- _Brief_: Where a line below holds the string "plate", that line goes into the answer.

- _Data for processing_:
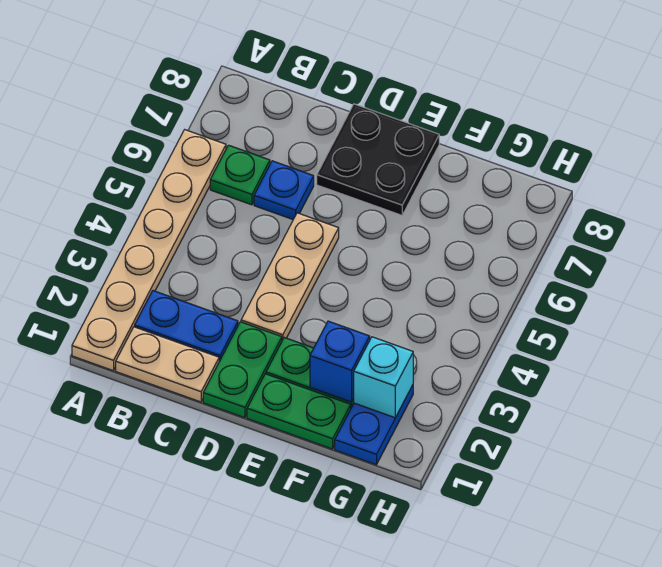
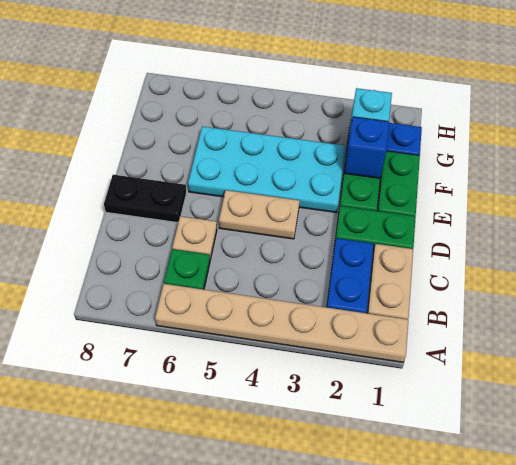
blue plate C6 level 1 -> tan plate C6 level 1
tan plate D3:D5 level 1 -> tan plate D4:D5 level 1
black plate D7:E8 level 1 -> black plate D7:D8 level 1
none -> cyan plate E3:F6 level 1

--

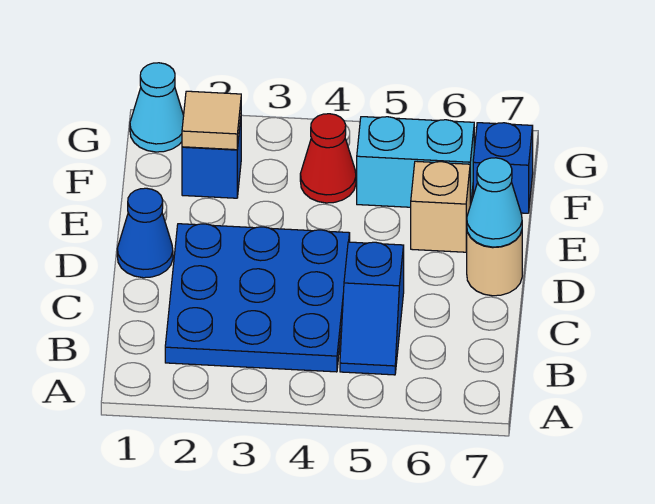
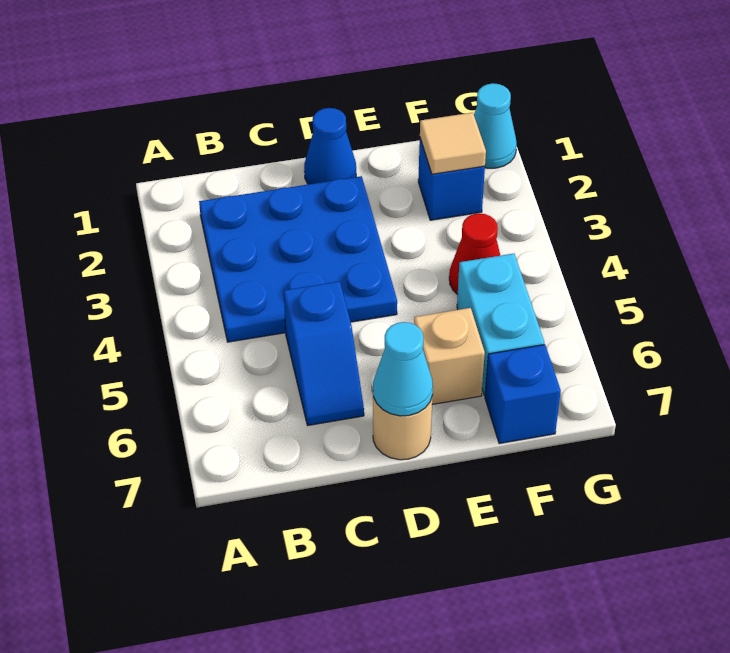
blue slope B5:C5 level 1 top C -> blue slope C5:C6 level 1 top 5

- _Finished task_:
blue plate C6 level 1 -> tan plate C6 level 1
tan plate D3:D5 level 1 -> tan plate D4:D5 level 1
black plate D7:E8 level 1 -> black plate D7:D8 level 1
none -> cyan plate E3:F6 level 1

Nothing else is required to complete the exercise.